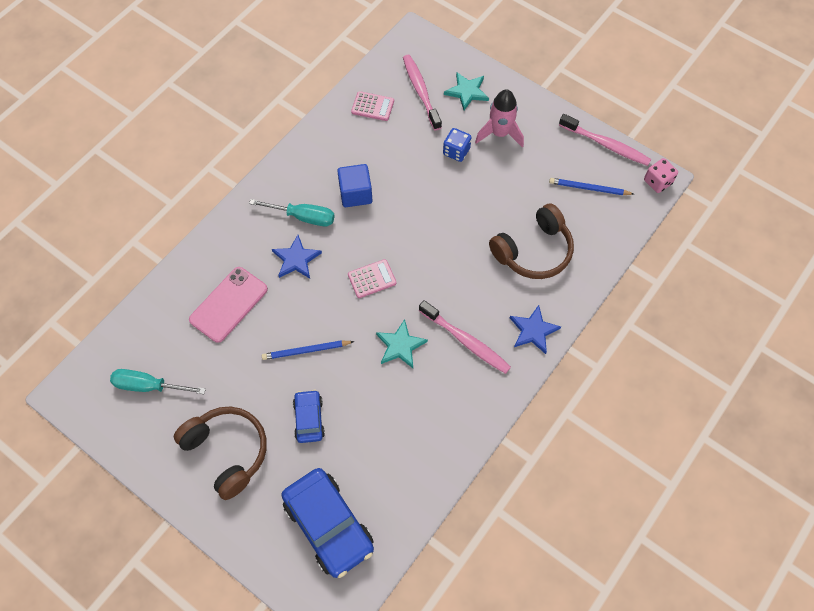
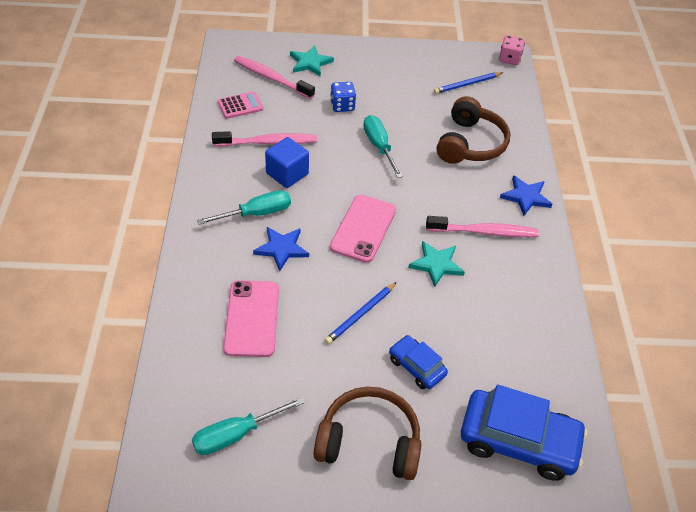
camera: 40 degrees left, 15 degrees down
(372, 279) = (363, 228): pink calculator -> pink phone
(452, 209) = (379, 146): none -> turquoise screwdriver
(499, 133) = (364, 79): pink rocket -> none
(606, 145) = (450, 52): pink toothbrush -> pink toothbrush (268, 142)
---+---
▸ **EXERCISE**
Extract the full listing above verbatim; pictures are to be left out of the copy.

▸ **RESPONSE**
camera: 40 degrees left, 15 degrees down
(372, 279) = (363, 228): pink calculator -> pink phone
(452, 209) = (379, 146): none -> turquoise screwdriver
(499, 133) = (364, 79): pink rocket -> none
(606, 145) = (450, 52): pink toothbrush -> pink toothbrush (268, 142)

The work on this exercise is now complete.